*** Opening EXTRACTED RECORDS ***

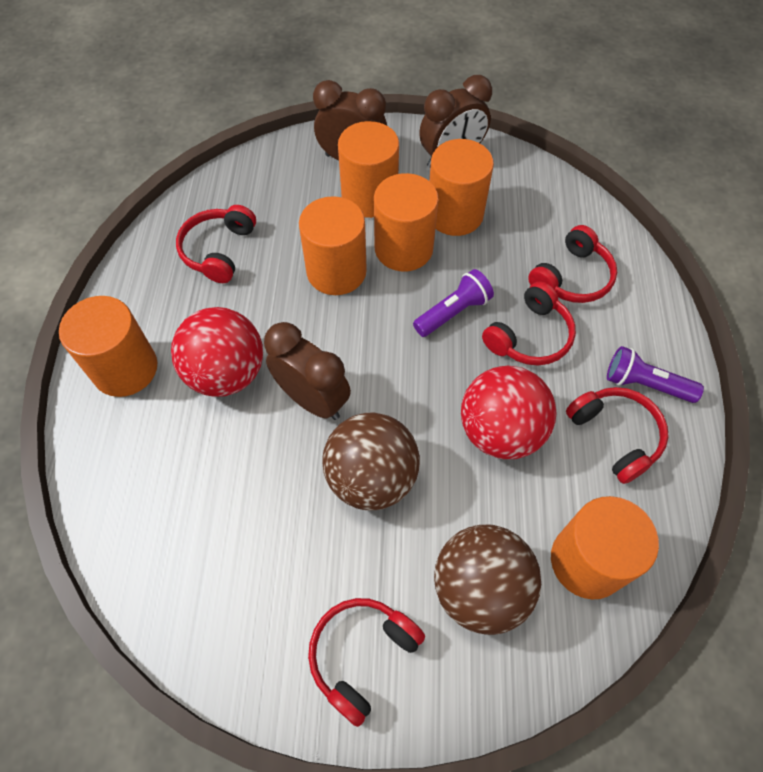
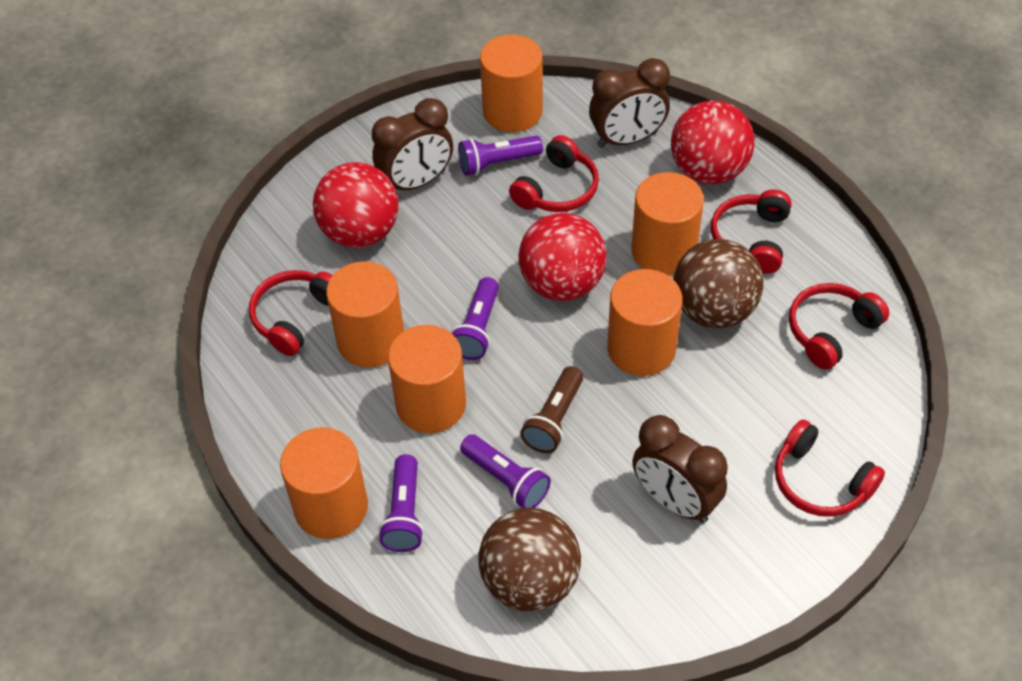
brown flashlight: 0 -> 1
purple flashlight: 2 -> 4
red ball: 2 -> 3

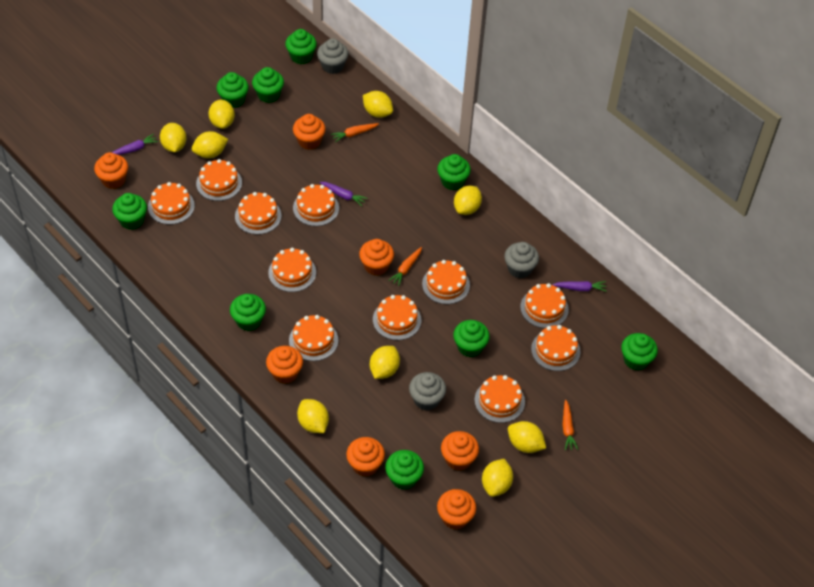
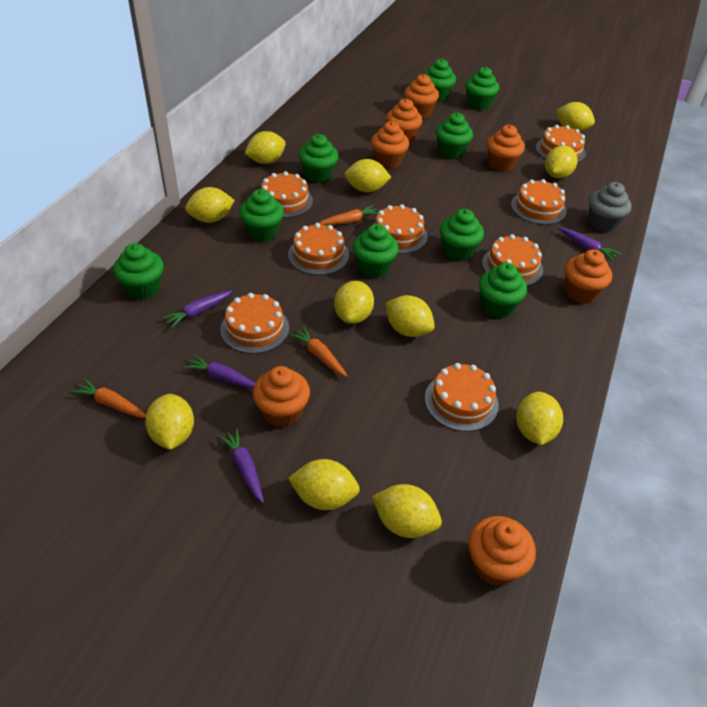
grey cupcake: 3 -> 1
orange cake: 11 -> 8
purple carrot: 3 -> 4
yellow lemon: 9 -> 11

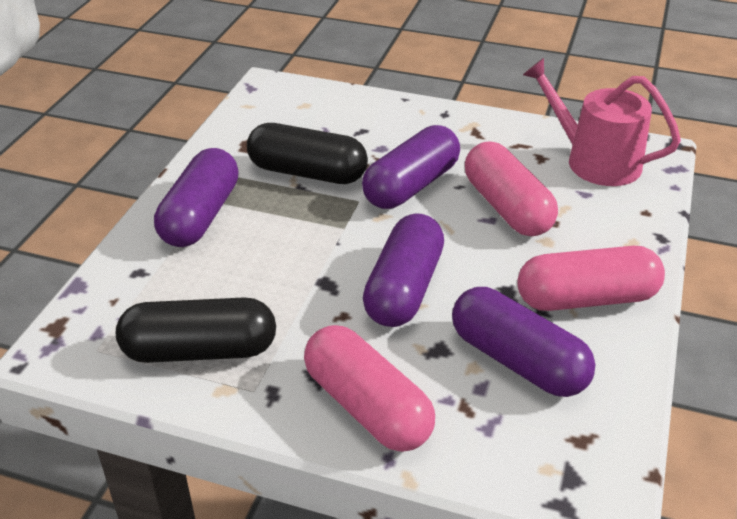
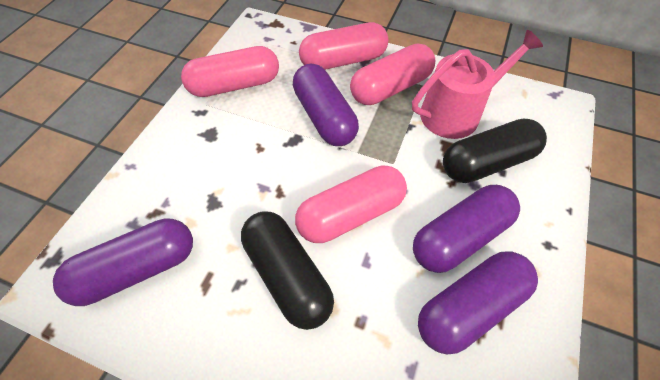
pink capsule: 3 -> 4

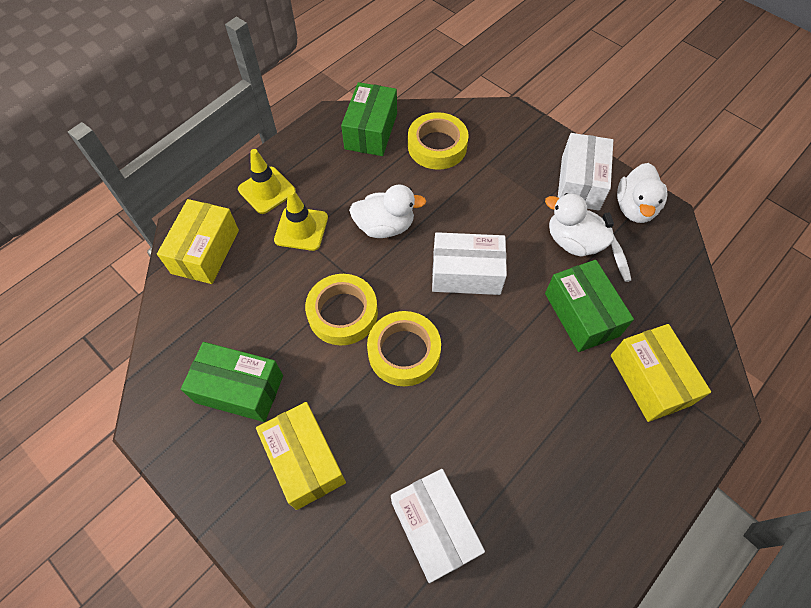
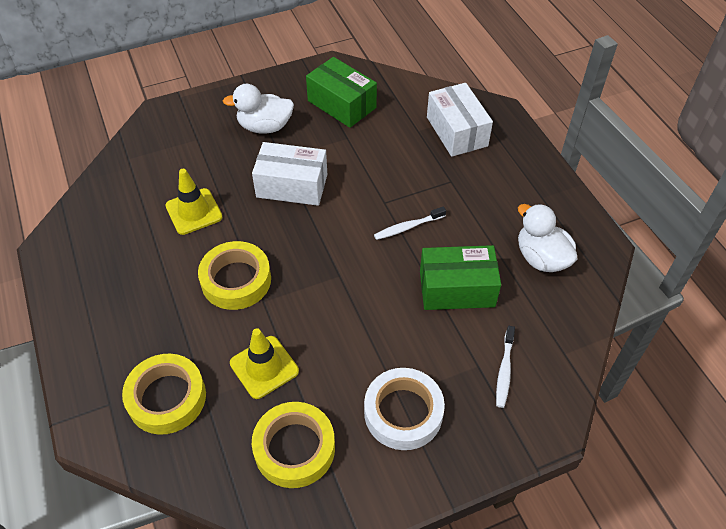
green box: 3 -> 2
white box: 3 -> 2
white duck: 3 -> 2
white tape: 0 -> 1
white toothbrush: 1 -> 2
yellow box: 3 -> 0

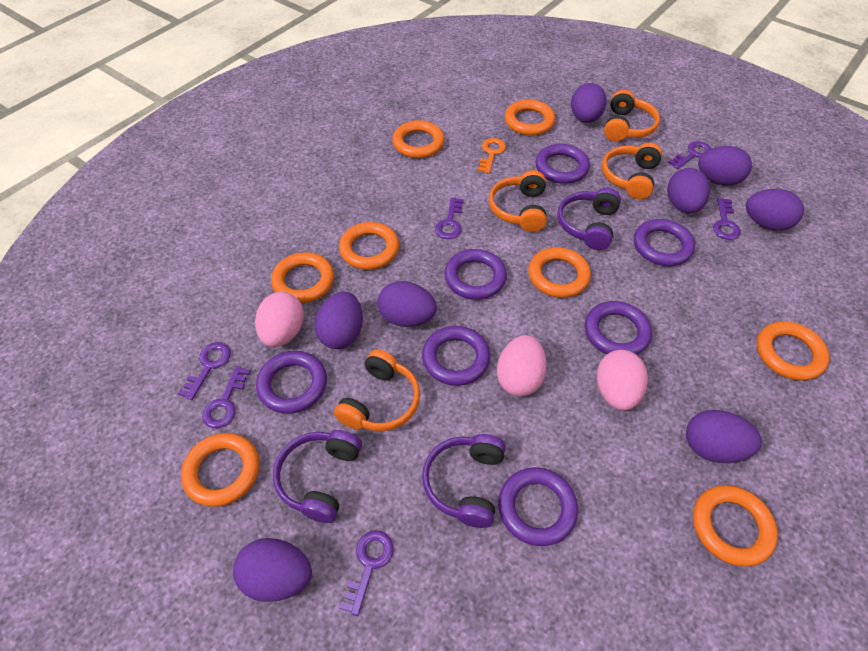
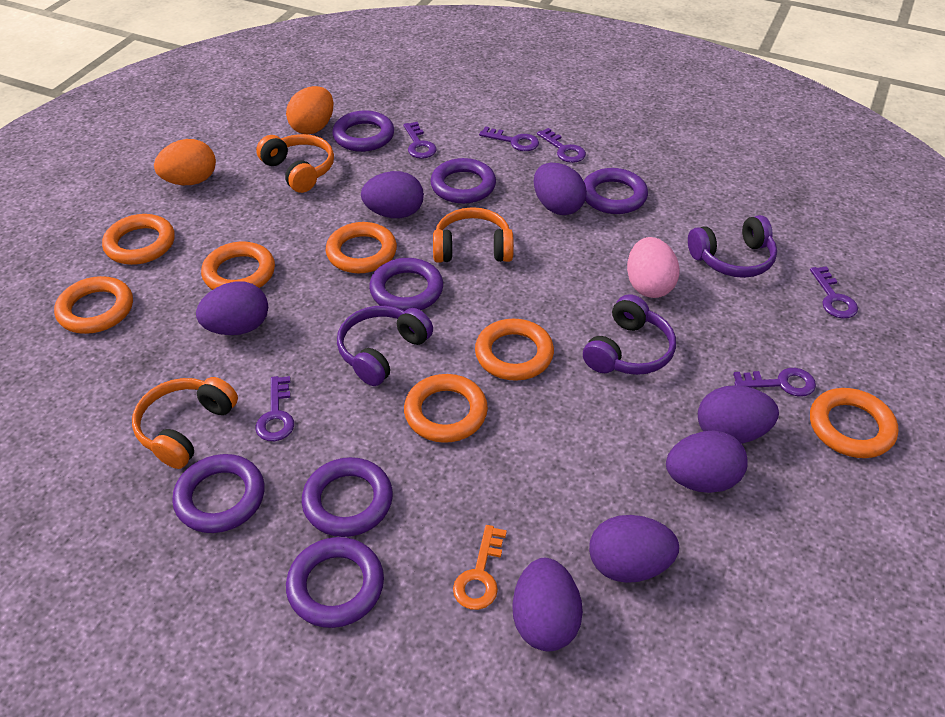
orange egg: 0 -> 2
orange headphones: 4 -> 3
orange ring: 8 -> 7
pink egg: 3 -> 1
purple egg: 8 -> 7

*** Closing EXTRACTED RECORDS ***

ABOUT THIS TASK
Only exact duplicates of the lines from the one containing "yellow box: 3 -> 0" through the final line of the entries, both included, are needed, with pictures left out.

SOLUTION TO THIS TASK
yellow box: 3 -> 0

orange egg: 0 -> 2
orange headphones: 4 -> 3
orange ring: 8 -> 7
pink egg: 3 -> 1
purple egg: 8 -> 7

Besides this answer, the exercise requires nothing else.